--- Input records ---
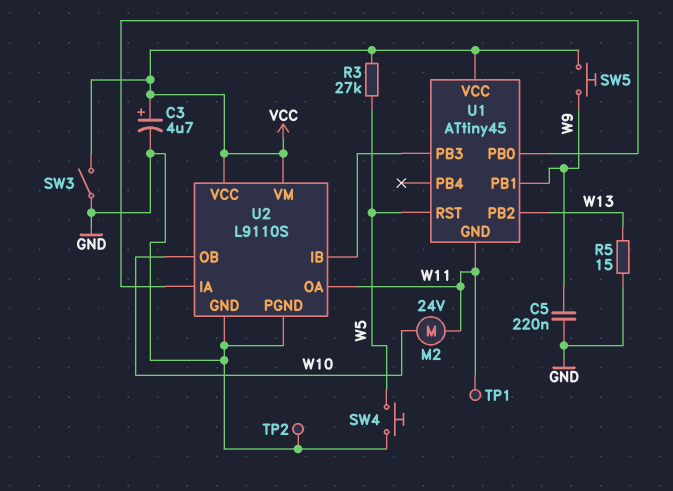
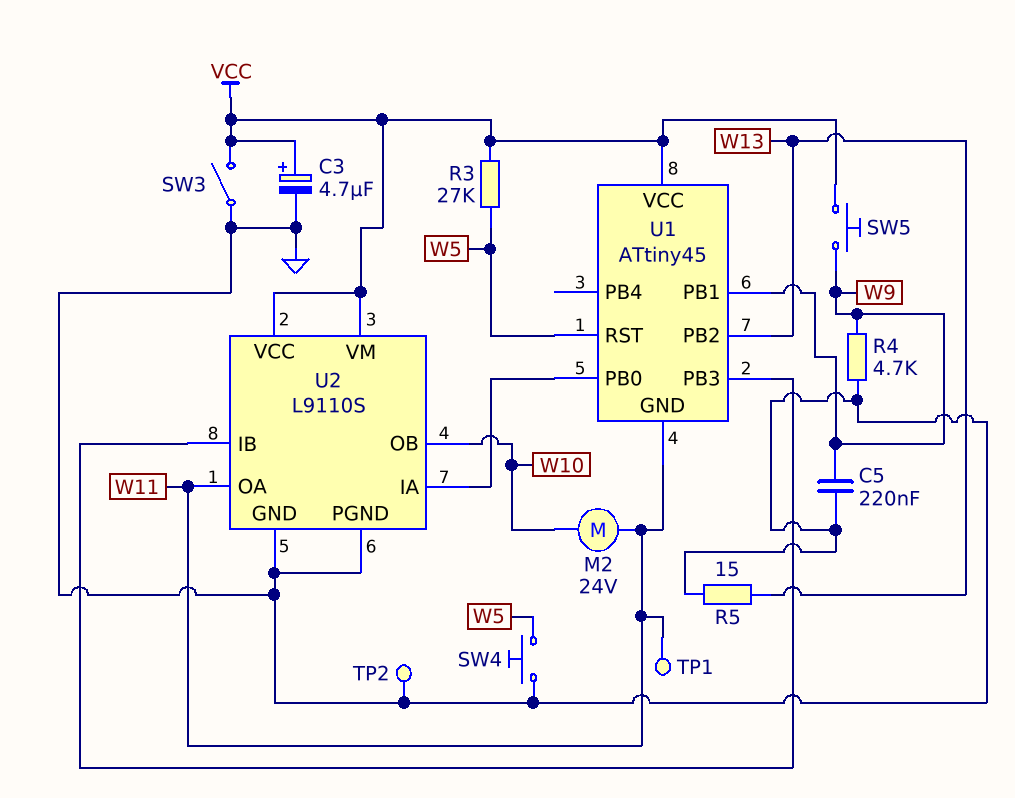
R4: none -> 4.7k (GND, W9)

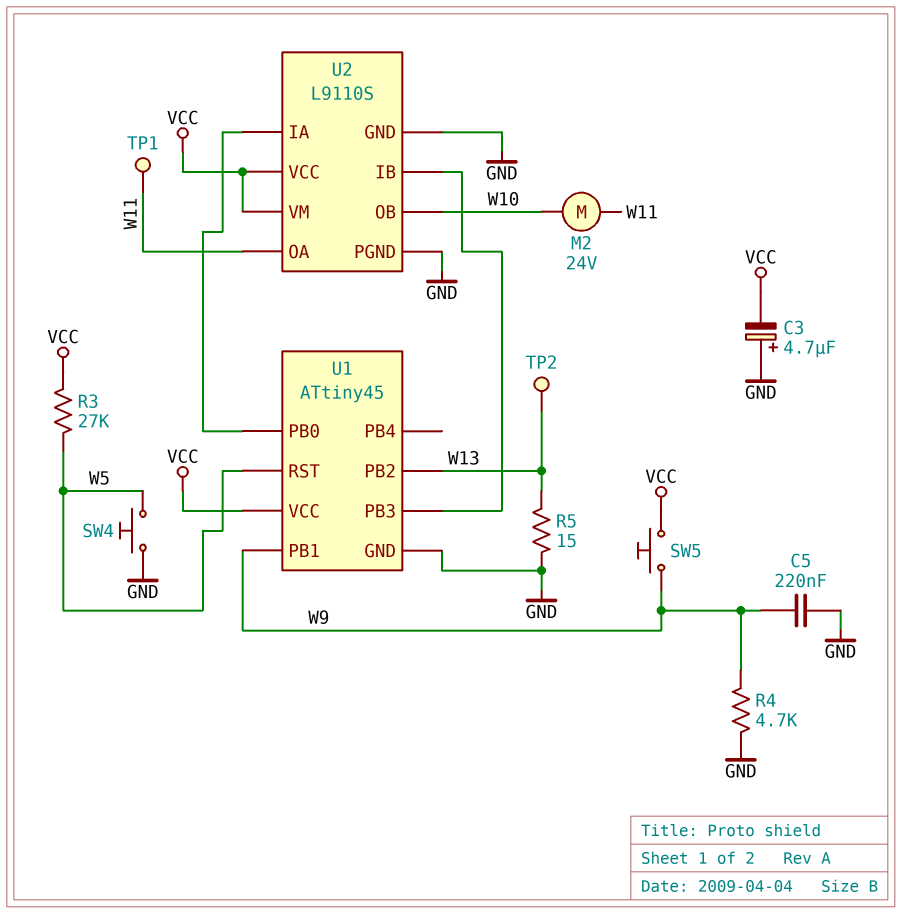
C3: 4.7uF (plus VCC, minus GND) -> 4.7uF (plus GND, minus VCC)
SW3: switch (GND, VCC) -> none
TP2: test point (GND) -> test point (W13)
U1 pin GND: W11 -> GND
---
* What you should do
What is needed is an exact copy of the lines from the one containing "TP2: test point (GND) -> test point (W13)" through the last line of the records, and nothing else.

* Expected answer
TP2: test point (GND) -> test point (W13)
U1 pin GND: W11 -> GND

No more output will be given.